Material provided below:
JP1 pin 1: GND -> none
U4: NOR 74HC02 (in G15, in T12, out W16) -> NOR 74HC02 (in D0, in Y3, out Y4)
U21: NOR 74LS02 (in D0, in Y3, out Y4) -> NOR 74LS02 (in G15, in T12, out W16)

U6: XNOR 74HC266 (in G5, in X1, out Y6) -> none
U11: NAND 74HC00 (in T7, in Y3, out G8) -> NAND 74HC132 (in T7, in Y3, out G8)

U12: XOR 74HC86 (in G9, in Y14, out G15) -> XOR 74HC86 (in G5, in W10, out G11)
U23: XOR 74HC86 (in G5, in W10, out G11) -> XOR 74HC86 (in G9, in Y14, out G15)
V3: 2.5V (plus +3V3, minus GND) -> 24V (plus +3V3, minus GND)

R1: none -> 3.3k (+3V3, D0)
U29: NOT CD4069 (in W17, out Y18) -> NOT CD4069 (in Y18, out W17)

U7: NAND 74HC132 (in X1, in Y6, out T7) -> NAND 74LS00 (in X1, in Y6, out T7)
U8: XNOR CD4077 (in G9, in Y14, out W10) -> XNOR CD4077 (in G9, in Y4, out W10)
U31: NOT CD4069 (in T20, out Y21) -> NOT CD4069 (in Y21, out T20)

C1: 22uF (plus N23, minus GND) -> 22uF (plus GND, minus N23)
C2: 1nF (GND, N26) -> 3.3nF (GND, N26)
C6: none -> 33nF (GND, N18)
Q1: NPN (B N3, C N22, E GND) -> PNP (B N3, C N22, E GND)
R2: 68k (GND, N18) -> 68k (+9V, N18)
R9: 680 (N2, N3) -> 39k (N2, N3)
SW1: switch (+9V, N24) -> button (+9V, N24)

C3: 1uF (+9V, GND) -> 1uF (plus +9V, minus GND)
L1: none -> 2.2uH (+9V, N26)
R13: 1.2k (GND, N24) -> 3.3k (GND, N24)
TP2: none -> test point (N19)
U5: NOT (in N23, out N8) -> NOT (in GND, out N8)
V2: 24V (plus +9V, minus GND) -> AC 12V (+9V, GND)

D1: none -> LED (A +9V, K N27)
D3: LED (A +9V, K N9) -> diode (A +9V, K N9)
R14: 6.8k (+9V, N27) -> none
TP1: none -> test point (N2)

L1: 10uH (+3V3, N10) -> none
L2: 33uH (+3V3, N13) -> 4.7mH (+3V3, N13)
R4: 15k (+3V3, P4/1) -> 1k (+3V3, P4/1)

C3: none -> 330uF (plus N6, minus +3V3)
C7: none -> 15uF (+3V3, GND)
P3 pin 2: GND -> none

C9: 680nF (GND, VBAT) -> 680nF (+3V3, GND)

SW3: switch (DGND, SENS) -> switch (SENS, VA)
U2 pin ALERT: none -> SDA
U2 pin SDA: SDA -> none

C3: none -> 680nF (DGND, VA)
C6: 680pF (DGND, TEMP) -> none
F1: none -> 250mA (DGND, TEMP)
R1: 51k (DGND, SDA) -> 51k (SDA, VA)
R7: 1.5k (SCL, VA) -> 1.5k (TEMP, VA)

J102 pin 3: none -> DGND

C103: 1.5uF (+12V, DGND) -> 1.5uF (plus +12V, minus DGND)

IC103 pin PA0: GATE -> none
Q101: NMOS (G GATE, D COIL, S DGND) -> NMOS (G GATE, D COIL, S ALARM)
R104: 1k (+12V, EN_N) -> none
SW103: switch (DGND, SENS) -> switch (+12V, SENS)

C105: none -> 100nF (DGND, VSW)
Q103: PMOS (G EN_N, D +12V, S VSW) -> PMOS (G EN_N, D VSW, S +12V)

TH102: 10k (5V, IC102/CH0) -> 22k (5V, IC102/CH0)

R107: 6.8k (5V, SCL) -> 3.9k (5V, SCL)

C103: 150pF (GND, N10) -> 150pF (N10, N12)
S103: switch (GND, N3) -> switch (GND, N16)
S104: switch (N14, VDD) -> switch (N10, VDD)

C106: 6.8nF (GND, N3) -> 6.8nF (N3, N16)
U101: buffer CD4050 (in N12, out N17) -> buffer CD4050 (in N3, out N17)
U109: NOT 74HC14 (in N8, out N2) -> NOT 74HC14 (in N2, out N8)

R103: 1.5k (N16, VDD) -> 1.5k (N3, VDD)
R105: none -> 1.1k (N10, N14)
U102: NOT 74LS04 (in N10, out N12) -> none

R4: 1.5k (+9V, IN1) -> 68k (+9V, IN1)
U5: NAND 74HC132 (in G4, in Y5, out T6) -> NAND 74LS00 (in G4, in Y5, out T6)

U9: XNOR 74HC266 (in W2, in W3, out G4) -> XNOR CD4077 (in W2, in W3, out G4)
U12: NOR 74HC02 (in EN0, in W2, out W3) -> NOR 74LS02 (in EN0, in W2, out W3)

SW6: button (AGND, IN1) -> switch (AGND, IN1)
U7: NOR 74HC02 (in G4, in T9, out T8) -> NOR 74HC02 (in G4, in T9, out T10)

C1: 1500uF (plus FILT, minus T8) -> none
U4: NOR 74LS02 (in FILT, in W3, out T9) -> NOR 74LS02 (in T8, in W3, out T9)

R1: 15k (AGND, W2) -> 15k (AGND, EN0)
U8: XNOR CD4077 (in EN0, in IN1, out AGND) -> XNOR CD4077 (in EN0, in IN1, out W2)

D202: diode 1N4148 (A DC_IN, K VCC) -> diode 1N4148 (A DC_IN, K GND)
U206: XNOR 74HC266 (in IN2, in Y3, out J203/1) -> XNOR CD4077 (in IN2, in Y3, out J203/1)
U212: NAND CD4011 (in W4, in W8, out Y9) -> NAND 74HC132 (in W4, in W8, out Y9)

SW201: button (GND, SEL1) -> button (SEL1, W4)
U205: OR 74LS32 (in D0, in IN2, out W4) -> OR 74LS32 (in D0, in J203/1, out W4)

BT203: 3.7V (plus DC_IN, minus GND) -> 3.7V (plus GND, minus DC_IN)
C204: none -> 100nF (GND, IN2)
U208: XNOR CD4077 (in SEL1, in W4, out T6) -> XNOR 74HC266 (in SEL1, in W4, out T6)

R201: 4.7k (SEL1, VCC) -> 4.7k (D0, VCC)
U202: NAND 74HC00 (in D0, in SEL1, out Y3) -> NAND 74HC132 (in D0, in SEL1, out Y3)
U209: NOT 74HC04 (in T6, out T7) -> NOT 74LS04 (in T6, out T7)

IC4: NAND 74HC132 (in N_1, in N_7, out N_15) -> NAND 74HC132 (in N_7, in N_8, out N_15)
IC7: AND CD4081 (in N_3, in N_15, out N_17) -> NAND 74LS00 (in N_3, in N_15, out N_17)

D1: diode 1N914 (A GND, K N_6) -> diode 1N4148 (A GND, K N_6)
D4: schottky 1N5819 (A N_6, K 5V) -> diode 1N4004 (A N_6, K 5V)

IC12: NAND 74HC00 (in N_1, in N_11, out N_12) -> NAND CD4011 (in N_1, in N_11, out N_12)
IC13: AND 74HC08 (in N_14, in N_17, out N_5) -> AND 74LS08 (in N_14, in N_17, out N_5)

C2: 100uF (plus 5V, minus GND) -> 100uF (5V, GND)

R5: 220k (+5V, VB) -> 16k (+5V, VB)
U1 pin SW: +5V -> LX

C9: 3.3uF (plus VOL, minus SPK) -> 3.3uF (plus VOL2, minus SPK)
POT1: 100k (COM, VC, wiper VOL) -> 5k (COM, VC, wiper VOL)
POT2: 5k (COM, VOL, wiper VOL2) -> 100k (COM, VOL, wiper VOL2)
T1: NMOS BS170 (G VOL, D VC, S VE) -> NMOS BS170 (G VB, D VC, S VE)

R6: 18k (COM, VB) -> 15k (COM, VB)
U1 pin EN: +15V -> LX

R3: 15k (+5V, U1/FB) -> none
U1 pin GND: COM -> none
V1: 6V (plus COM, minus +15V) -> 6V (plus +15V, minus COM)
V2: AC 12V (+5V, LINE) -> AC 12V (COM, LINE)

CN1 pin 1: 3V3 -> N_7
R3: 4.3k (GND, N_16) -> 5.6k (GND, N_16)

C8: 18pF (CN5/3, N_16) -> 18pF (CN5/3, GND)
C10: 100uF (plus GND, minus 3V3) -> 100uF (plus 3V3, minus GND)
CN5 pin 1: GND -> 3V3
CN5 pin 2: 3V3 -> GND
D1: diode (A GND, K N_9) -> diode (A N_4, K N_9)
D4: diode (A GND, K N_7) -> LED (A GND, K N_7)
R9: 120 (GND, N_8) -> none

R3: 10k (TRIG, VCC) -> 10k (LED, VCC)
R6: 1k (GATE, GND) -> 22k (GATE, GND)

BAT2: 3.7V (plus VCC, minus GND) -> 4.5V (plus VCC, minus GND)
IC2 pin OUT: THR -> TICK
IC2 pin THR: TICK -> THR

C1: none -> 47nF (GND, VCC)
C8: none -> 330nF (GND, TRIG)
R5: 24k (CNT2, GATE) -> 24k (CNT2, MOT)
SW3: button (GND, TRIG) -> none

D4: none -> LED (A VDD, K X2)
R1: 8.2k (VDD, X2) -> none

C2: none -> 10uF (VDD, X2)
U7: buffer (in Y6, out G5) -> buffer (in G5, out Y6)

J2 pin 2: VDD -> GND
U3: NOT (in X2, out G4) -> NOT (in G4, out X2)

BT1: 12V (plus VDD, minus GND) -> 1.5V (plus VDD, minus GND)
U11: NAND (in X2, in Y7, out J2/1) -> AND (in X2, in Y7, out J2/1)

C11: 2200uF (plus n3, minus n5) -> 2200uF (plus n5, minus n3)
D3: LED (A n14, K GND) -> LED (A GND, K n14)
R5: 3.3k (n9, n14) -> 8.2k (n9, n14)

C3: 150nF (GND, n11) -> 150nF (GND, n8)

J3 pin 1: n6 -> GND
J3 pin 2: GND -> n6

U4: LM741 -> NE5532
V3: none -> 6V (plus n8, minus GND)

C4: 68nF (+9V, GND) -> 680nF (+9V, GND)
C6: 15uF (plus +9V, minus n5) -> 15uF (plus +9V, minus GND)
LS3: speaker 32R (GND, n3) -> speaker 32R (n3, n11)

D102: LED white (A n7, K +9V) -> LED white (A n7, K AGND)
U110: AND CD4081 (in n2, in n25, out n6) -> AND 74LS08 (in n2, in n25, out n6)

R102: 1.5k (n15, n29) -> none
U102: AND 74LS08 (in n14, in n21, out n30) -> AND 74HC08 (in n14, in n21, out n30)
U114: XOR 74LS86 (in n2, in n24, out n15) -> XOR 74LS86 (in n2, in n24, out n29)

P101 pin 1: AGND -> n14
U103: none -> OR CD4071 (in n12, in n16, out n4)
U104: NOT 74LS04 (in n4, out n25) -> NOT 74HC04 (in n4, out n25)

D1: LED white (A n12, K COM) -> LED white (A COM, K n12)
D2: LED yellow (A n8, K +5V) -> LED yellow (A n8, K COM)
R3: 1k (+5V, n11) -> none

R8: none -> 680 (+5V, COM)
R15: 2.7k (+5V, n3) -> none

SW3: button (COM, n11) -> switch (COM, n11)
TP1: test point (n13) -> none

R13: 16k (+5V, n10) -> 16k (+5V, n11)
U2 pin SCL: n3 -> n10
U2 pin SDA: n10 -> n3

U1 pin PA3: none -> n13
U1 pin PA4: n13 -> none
End of Material provided.
= What the exercise asks =
Working through the records, find each line containing the word "diode" and copy it.

= Solution below =
D3: LED (A +9V, K N9) -> diode (A +9V, K N9)
D202: diode 1N4148 (A DC_IN, K VCC) -> diode 1N4148 (A DC_IN, K GND)
D1: diode 1N914 (A GND, K N_6) -> diode 1N4148 (A GND, K N_6)
D4: schottky 1N5819 (A N_6, K 5V) -> diode 1N4004 (A N_6, K 5V)
D1: diode (A GND, K N_9) -> diode (A N_4, K N_9)
D4: diode (A GND, K N_7) -> LED (A GND, K N_7)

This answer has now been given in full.